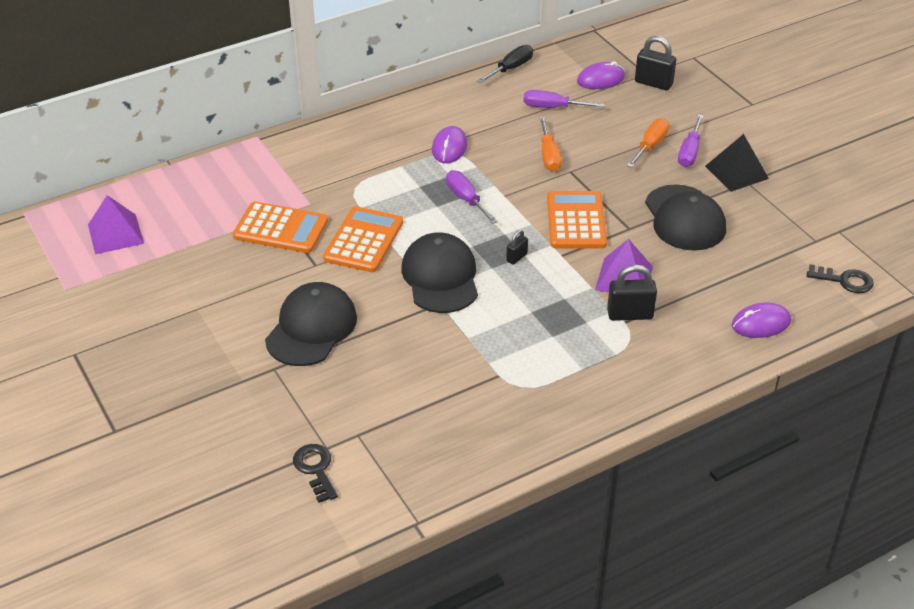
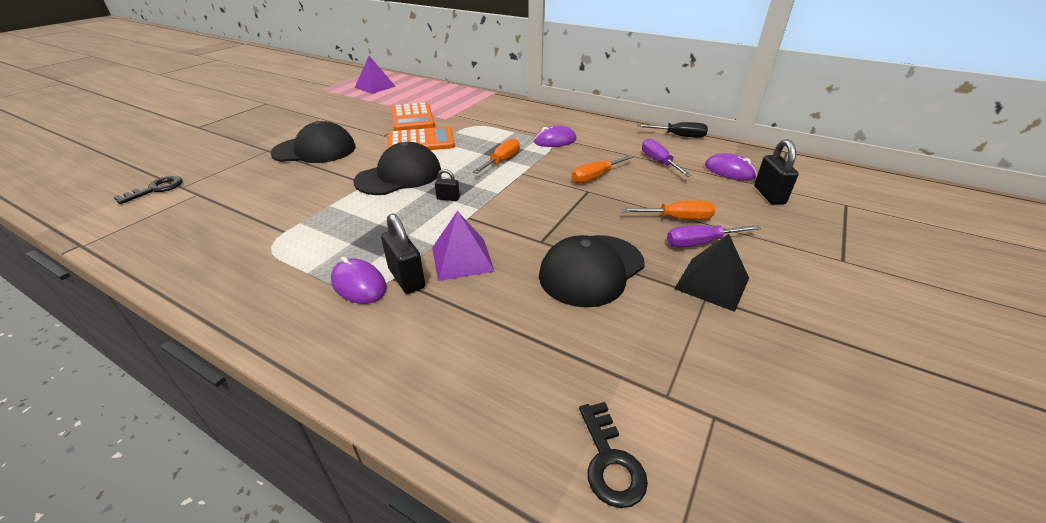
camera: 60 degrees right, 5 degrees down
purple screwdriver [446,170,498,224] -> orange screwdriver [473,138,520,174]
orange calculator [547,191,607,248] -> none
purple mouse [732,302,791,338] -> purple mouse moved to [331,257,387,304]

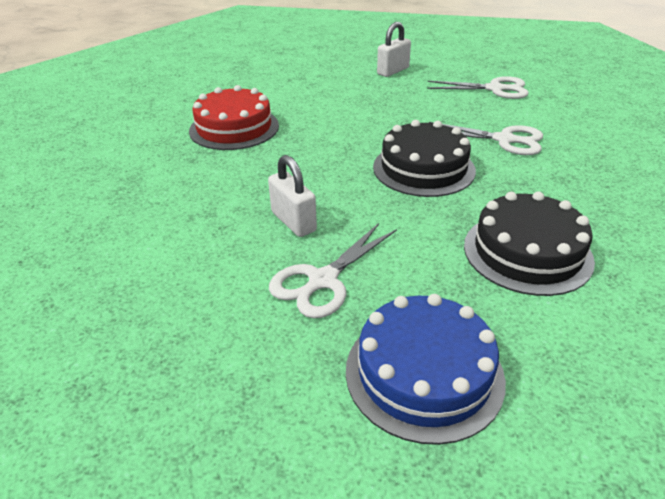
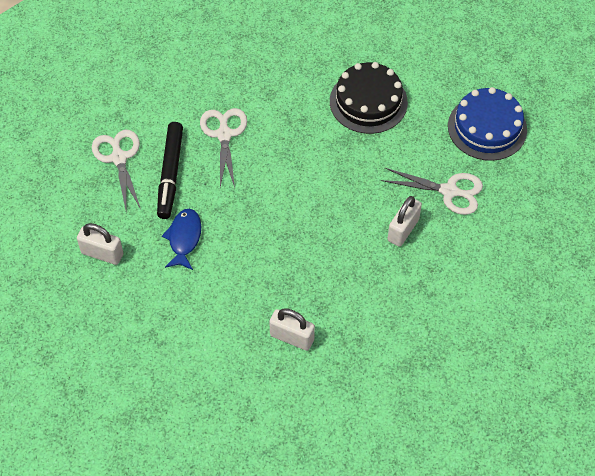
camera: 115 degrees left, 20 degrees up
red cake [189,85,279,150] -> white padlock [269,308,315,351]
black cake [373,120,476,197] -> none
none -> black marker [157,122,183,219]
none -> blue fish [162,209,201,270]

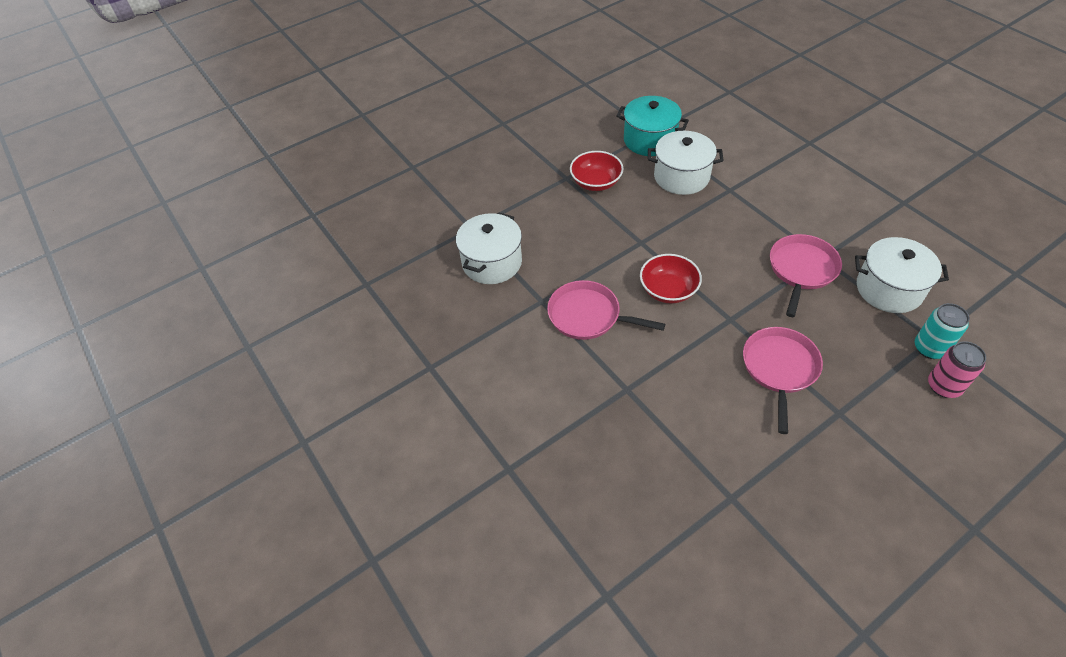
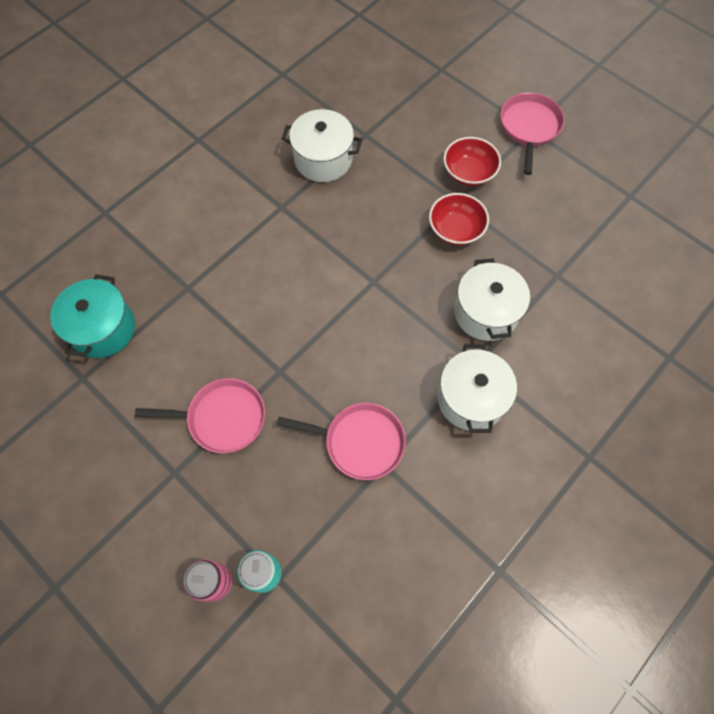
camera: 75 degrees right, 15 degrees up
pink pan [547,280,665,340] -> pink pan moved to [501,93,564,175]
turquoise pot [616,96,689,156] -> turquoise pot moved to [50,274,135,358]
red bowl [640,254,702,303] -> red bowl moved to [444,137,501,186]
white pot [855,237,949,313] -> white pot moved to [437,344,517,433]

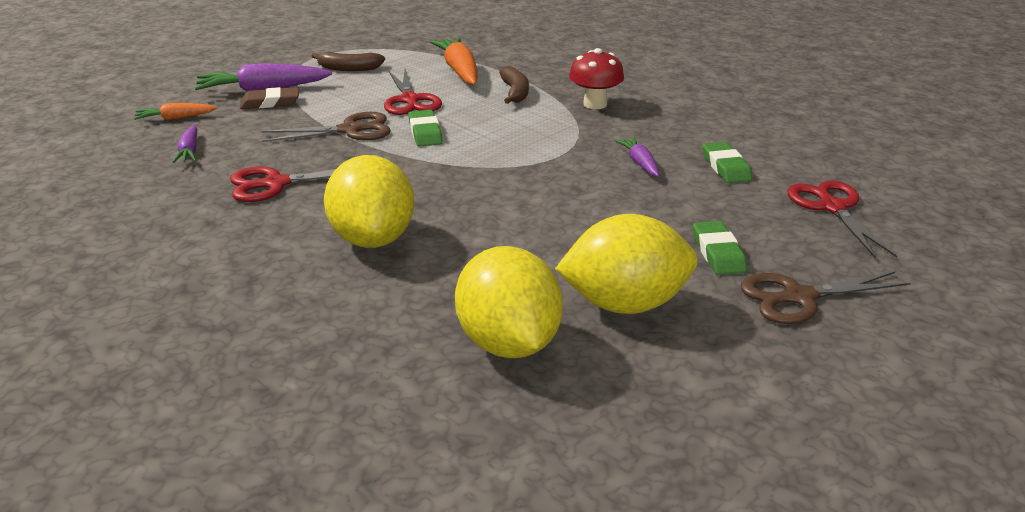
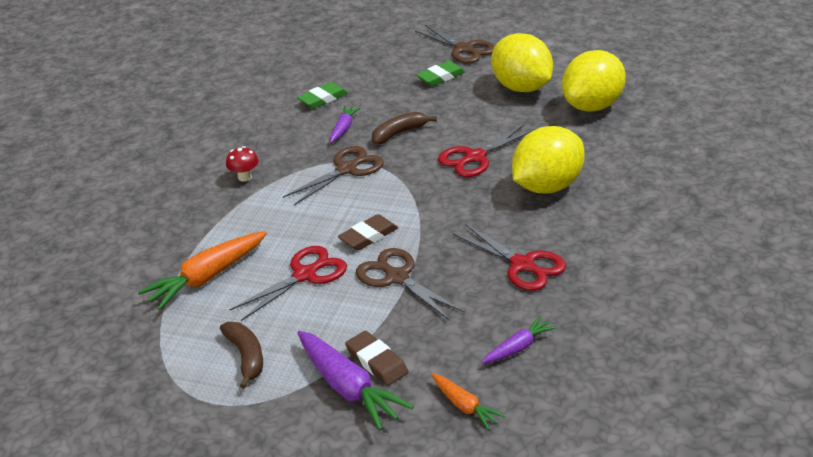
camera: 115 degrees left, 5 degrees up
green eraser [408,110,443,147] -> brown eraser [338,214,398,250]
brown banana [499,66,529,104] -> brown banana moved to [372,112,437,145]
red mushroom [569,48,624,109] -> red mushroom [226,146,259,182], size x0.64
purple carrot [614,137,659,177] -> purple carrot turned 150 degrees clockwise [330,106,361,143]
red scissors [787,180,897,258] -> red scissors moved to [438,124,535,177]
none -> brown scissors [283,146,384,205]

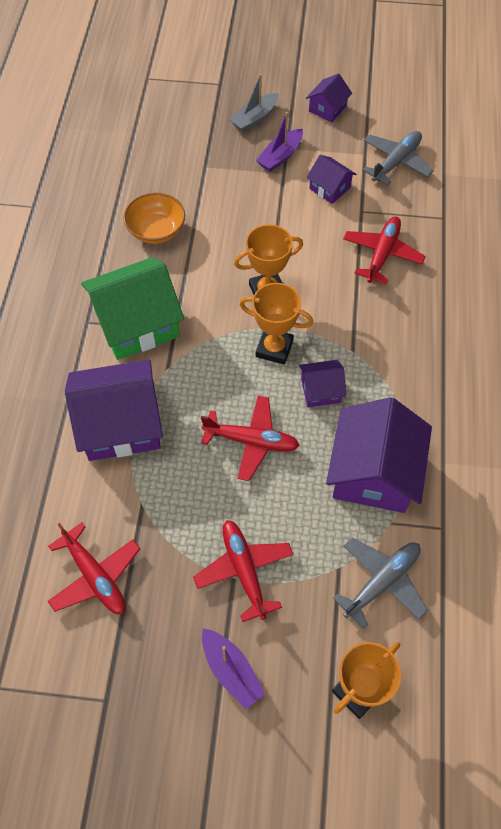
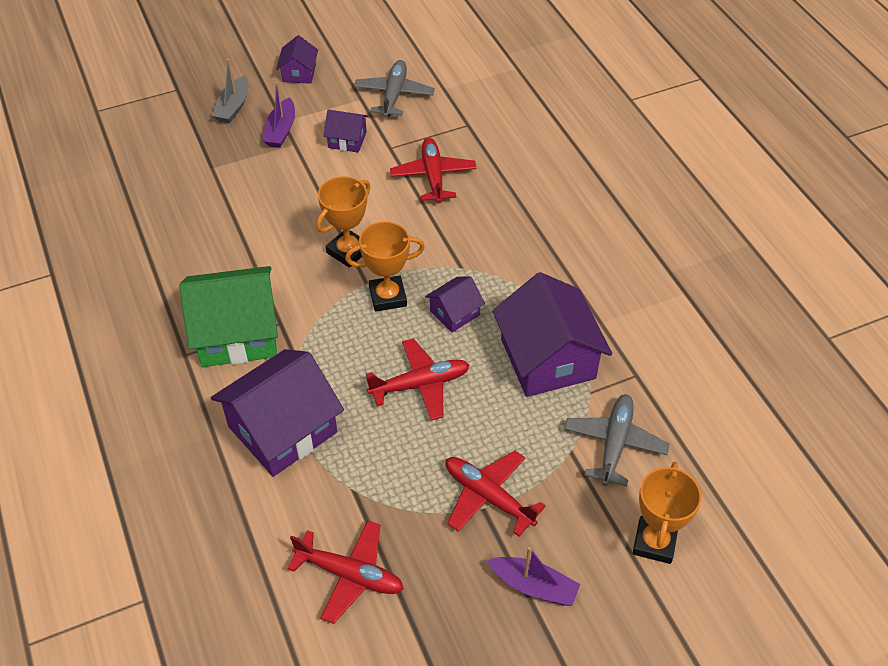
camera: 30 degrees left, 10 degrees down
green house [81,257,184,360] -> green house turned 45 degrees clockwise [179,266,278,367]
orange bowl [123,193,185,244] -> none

> **EXERCISE DIRECTIONS**: Read the entries and select each line where the word "none" is found.

> **SOLVED PROBLEM**:
orange calculator [547,191,607,248] -> none
black cake [373,120,476,197] -> none
none -> black marker [157,122,183,219]
none -> blue fish [162,209,201,270]
none -> brown scissors [283,146,384,205]
orange bowl [123,193,185,244] -> none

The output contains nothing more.